◆ **DIRECTIONS FOR THIS TASK**: Copy the listing below word for word, leaving out the pictures.

** BEGIN ROWS **

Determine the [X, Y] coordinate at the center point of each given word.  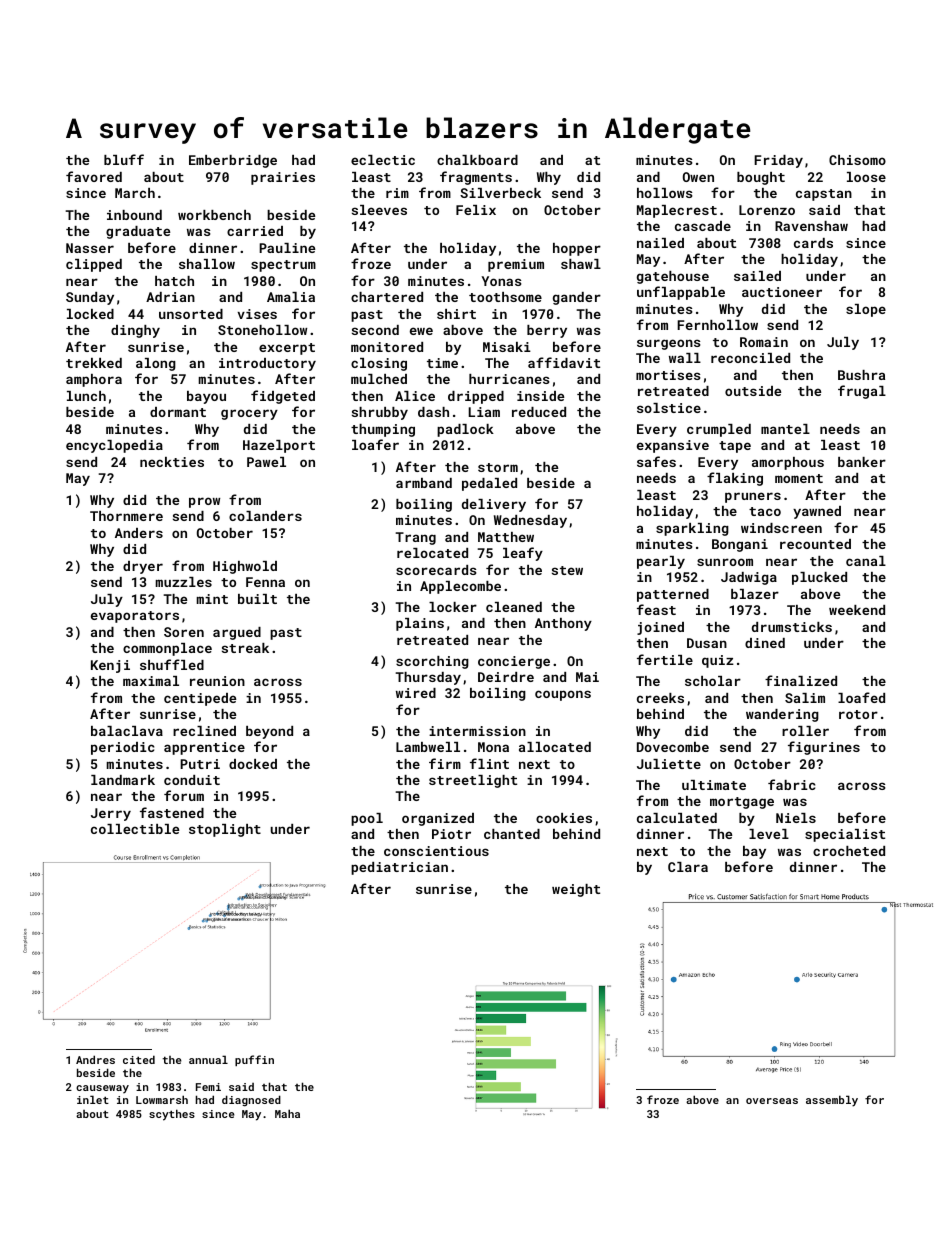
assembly [832, 1101]
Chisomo [857, 160]
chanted [512, 834]
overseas [772, 1101]
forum [184, 795]
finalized [801, 680]
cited [139, 1059]
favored [94, 176]
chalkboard [477, 160]
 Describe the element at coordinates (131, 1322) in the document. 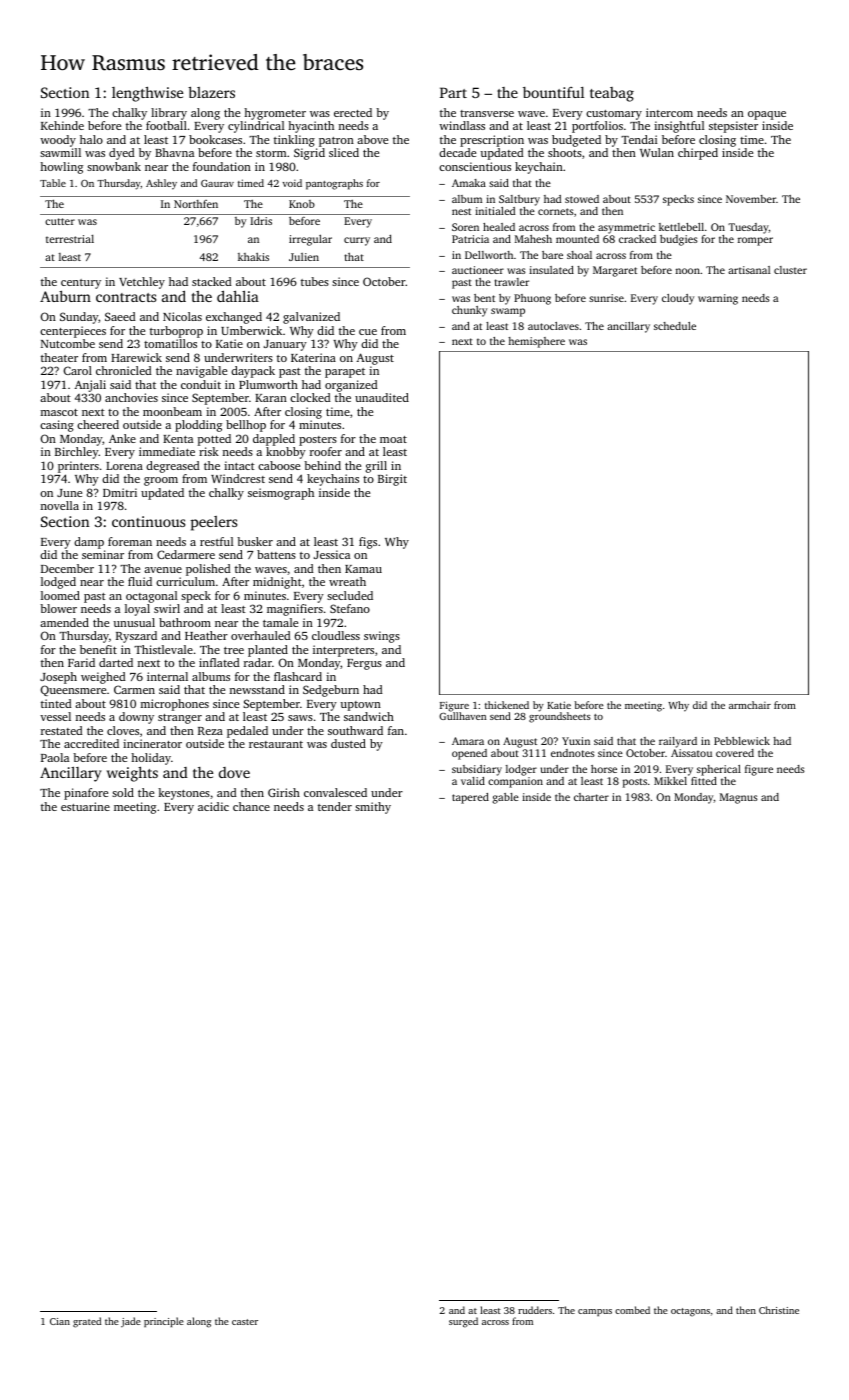

I see `jade` at that location.
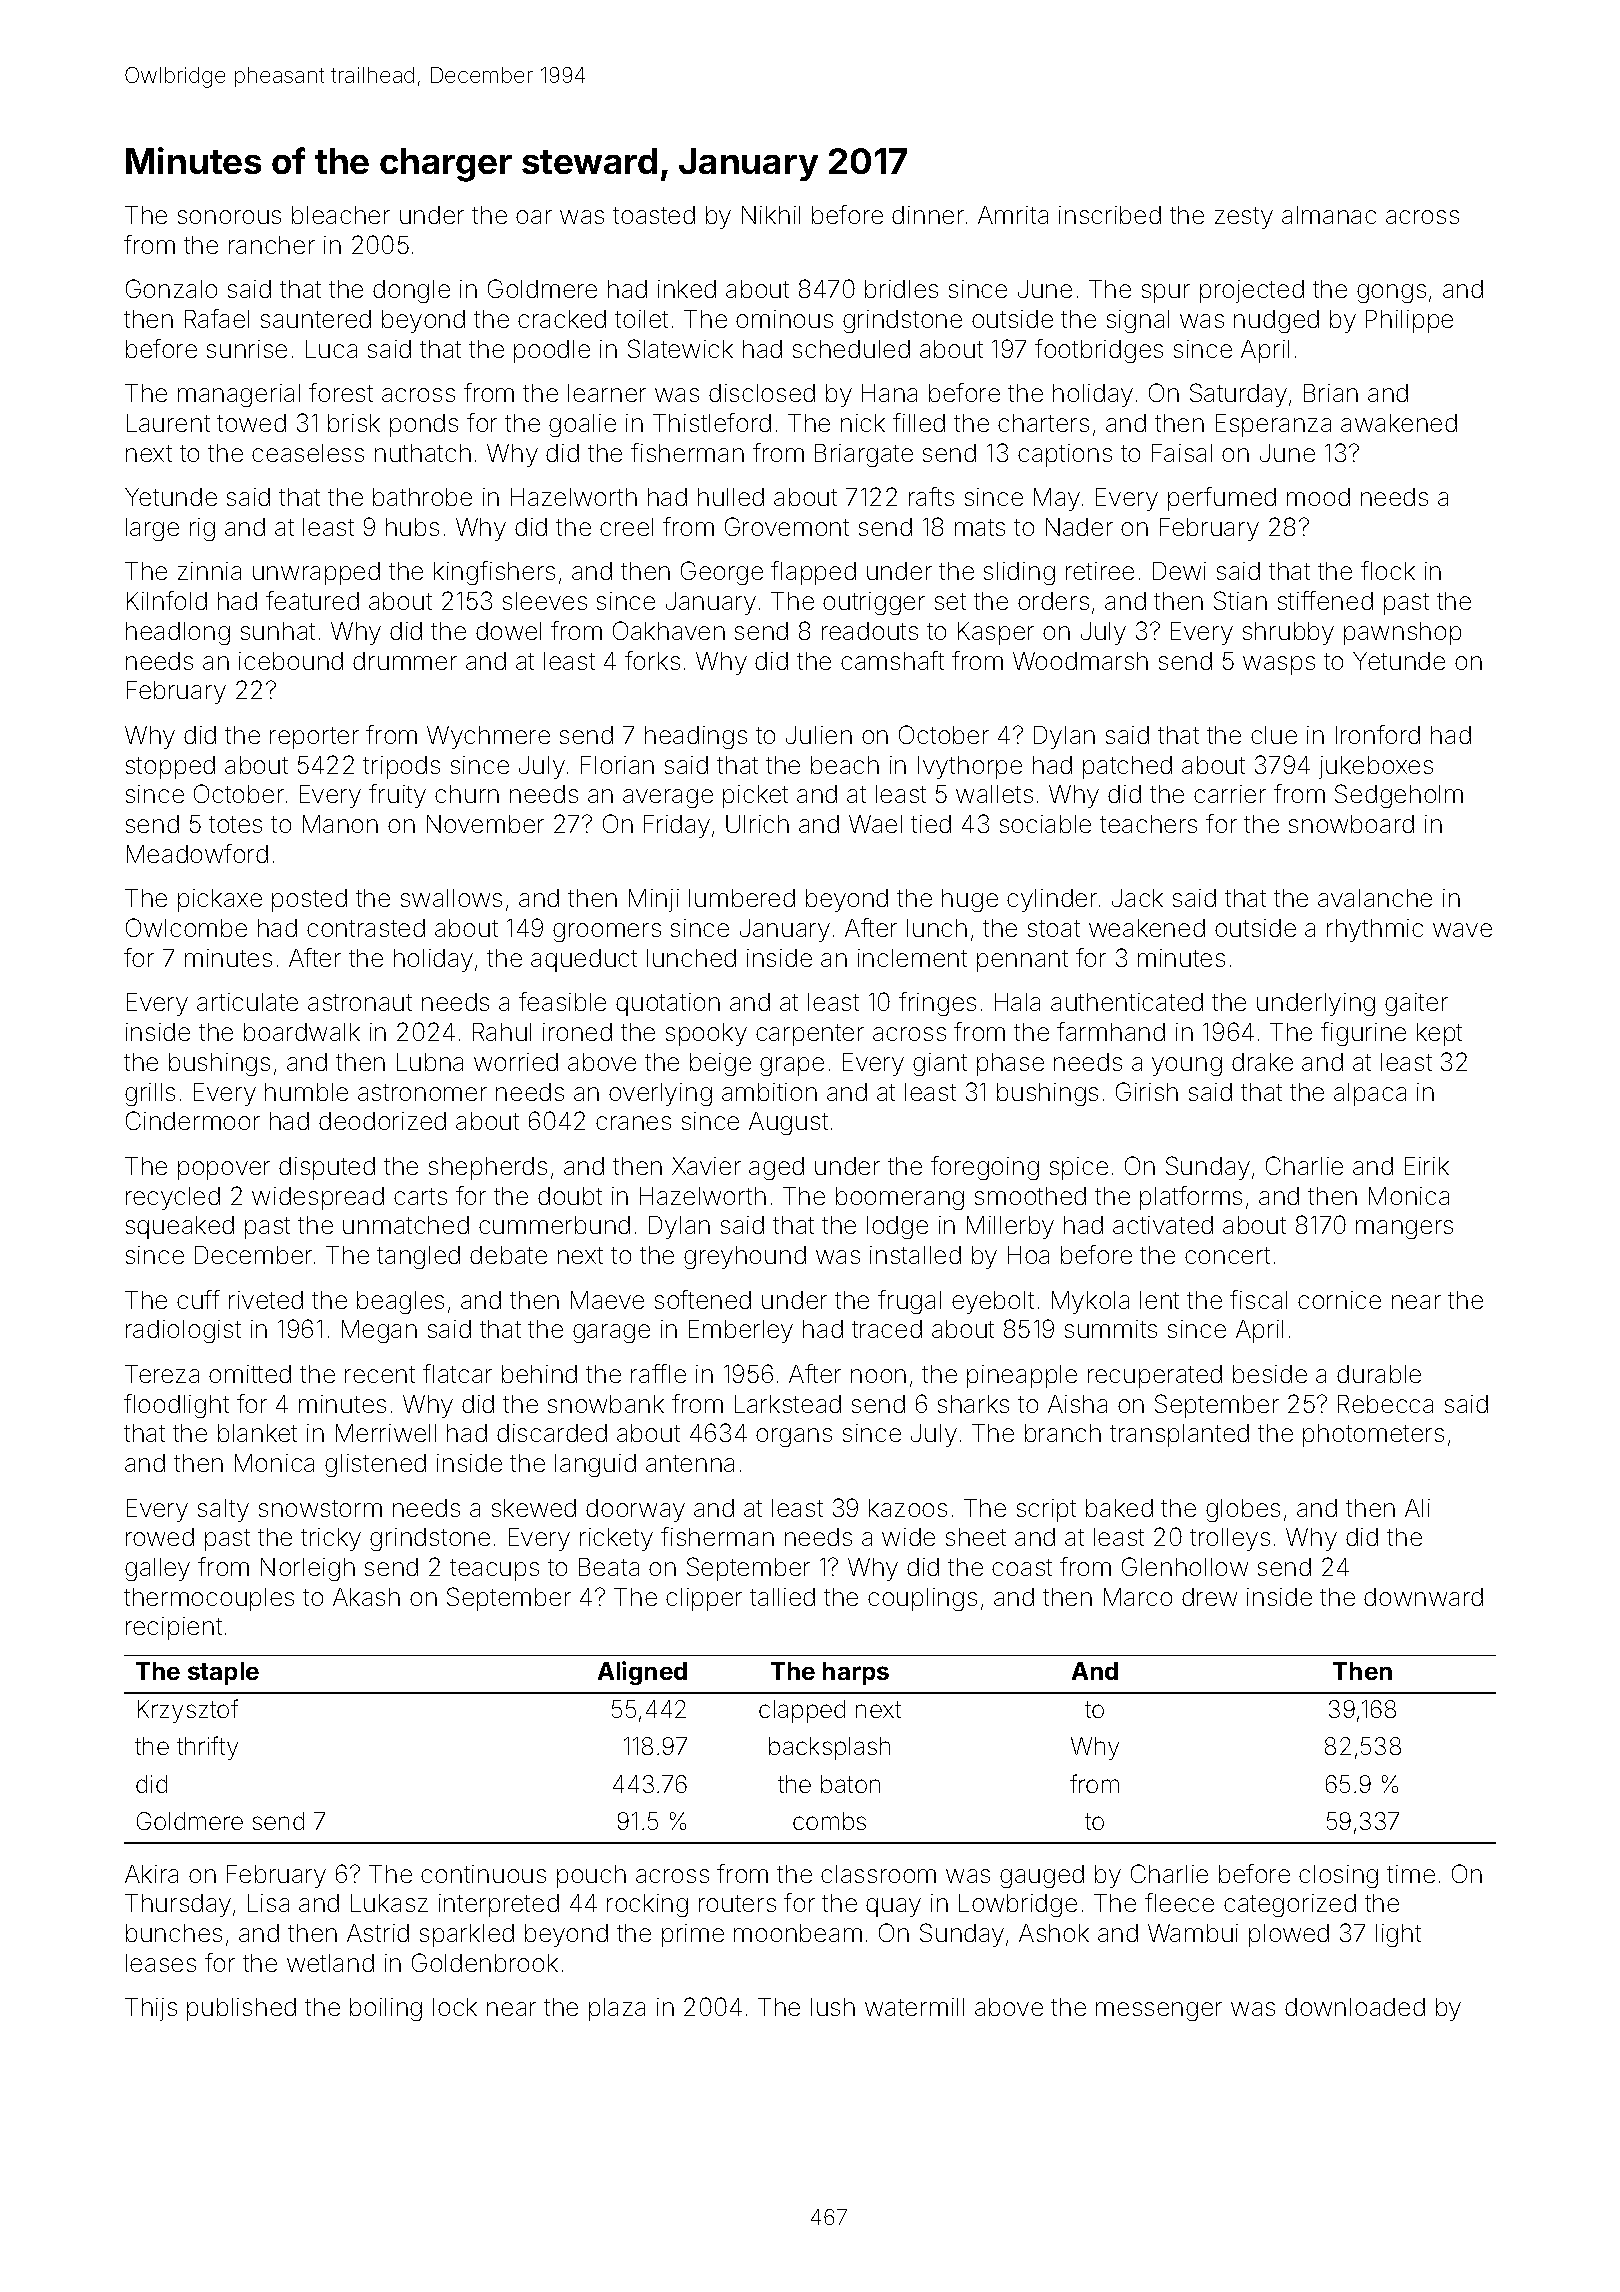 The height and width of the document is (2292, 1620). I want to click on drew, so click(1209, 1597).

** END ROWS **

◆ **EXERCISE RESULT**:
Determine the [X, Y] coordinate at the center point of each given word.  
assembly [832, 1101]
Chisomo [857, 160]
chanted [512, 834]
overseas [772, 1101]
forum [184, 795]
finalized [801, 680]
cited [139, 1059]
favored [94, 176]
chalkboard [477, 160]
 Describe the element at coordinates (131, 1322) in the document. 

I see `jade` at that location.
 The height and width of the document is (2292, 1620). I want to click on drew, so click(1209, 1597).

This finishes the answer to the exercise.